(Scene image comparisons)
----
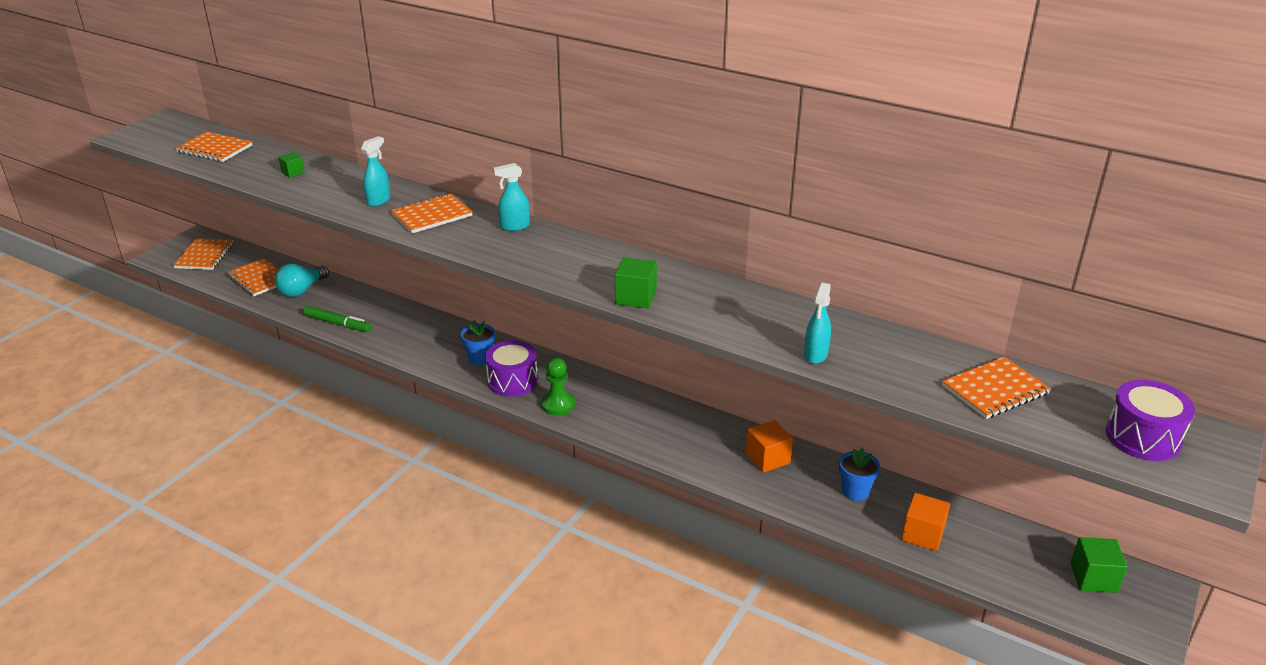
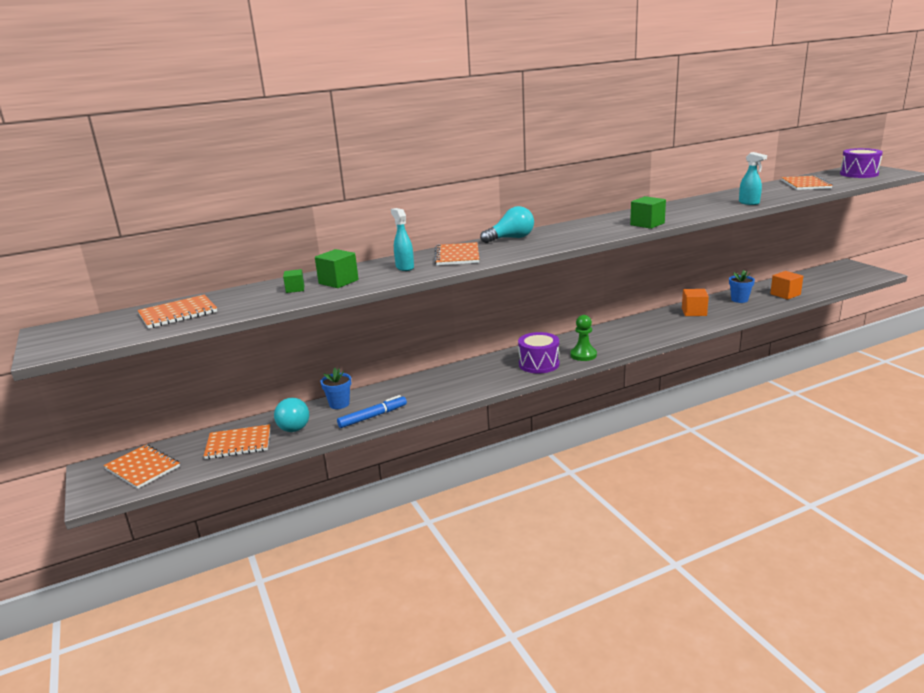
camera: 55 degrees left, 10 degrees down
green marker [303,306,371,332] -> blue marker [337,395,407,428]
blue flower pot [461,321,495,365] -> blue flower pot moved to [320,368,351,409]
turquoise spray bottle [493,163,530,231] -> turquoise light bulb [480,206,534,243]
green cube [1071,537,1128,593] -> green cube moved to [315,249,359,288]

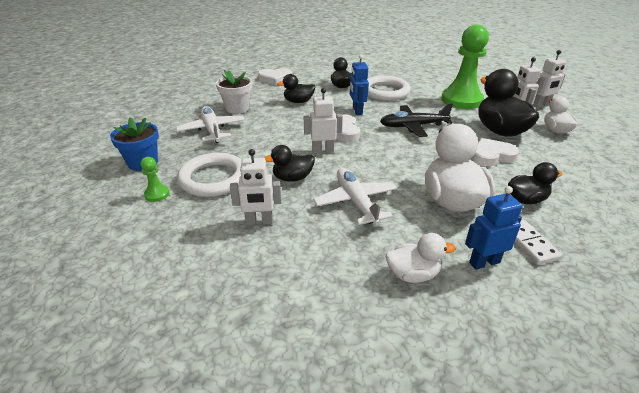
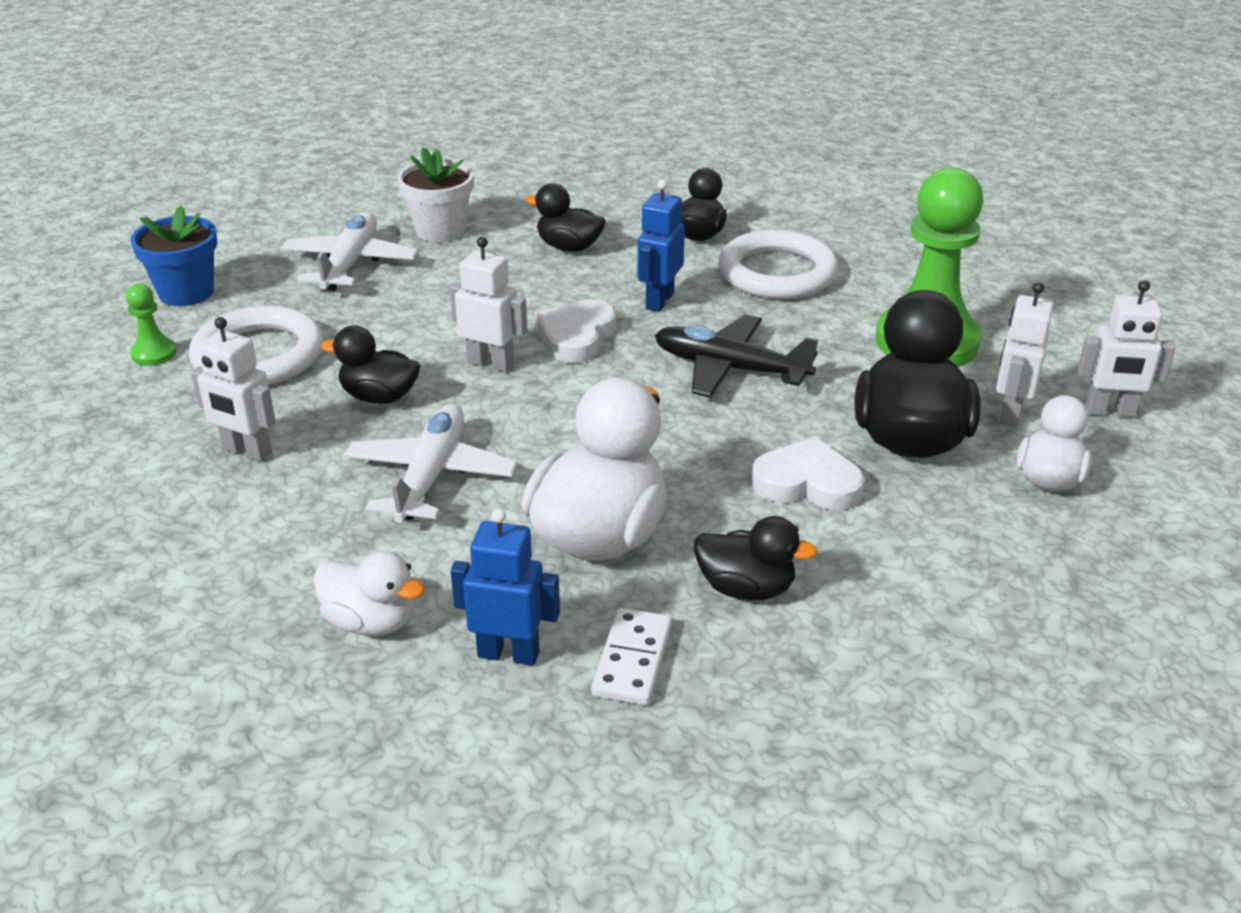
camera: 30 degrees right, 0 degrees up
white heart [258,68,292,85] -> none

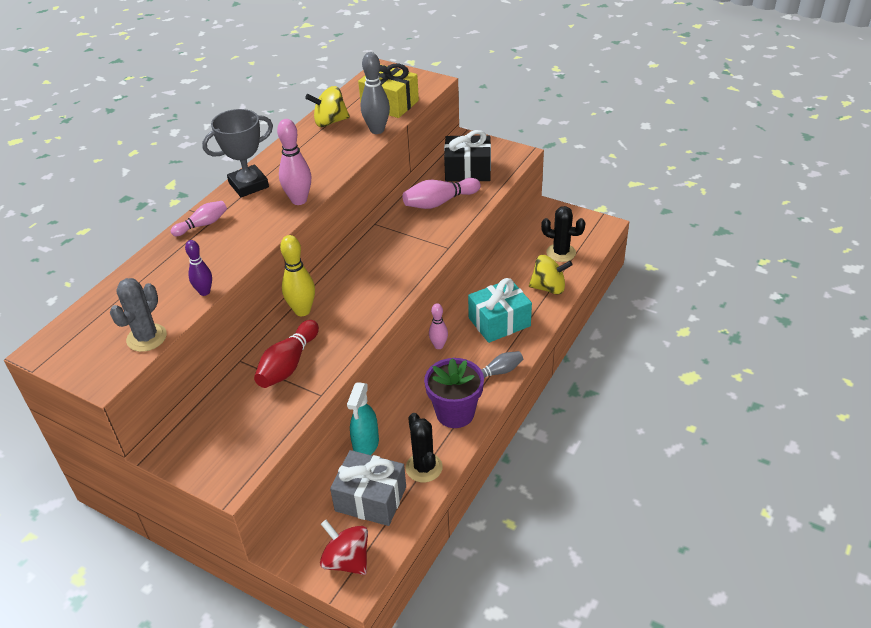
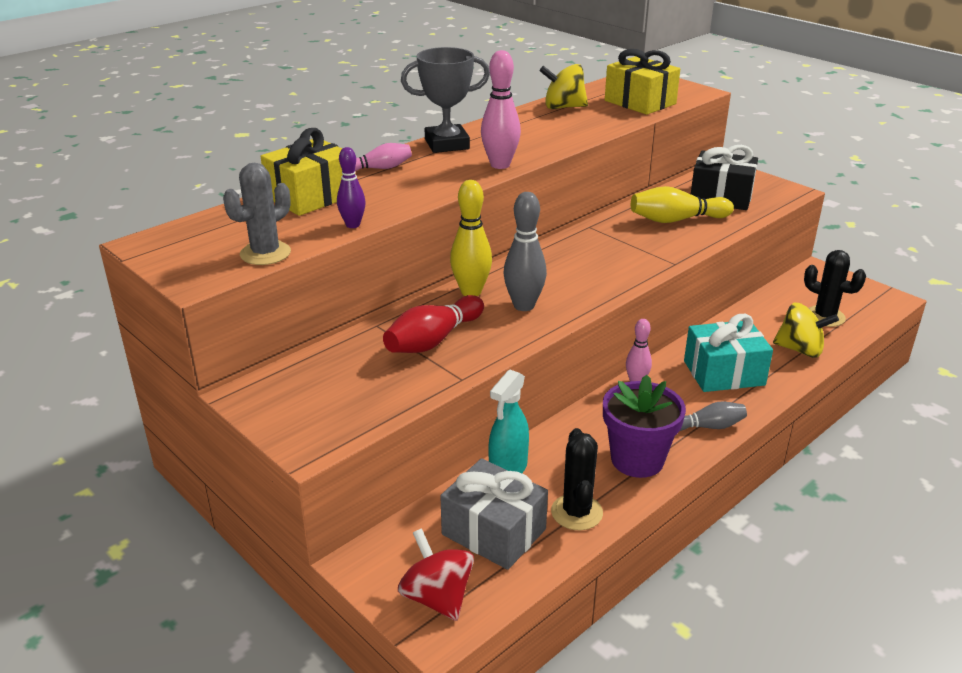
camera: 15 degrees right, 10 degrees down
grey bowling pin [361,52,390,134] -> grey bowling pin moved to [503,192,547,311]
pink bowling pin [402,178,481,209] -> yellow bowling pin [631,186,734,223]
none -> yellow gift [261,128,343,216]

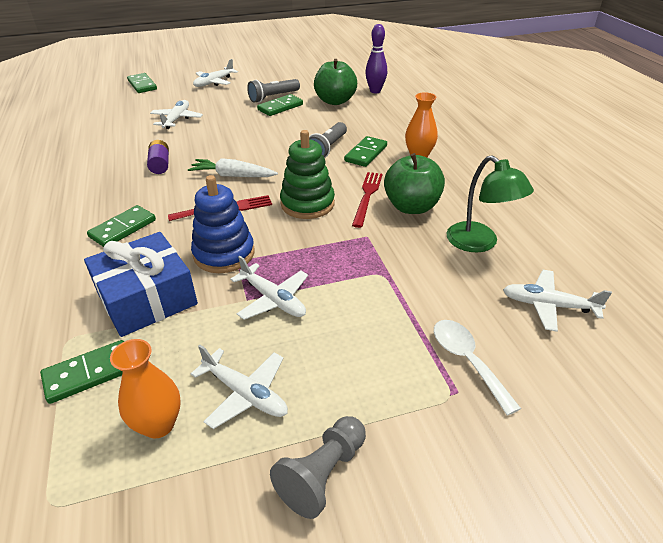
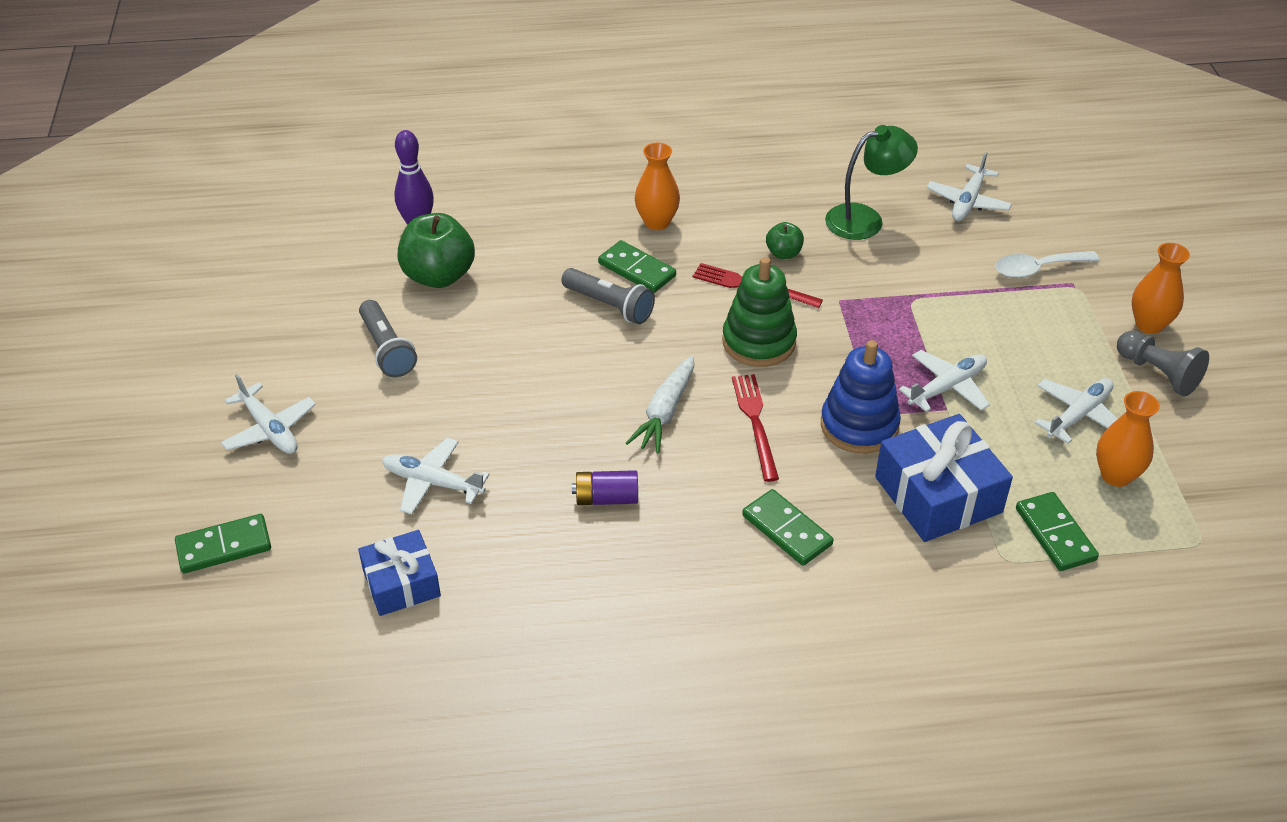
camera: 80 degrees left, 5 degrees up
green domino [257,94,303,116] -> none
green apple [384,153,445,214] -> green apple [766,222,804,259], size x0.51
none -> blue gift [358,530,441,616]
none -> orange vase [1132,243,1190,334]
----
* **PROBLEM TO WORK ON**
Whenever "left" occurs in a line of the entries, copy that line.

* **ANSWER TO THE PROBLEM**
camera: 55 degrees left, 10 degrees down
camera: 80 degrees left, 5 degrees up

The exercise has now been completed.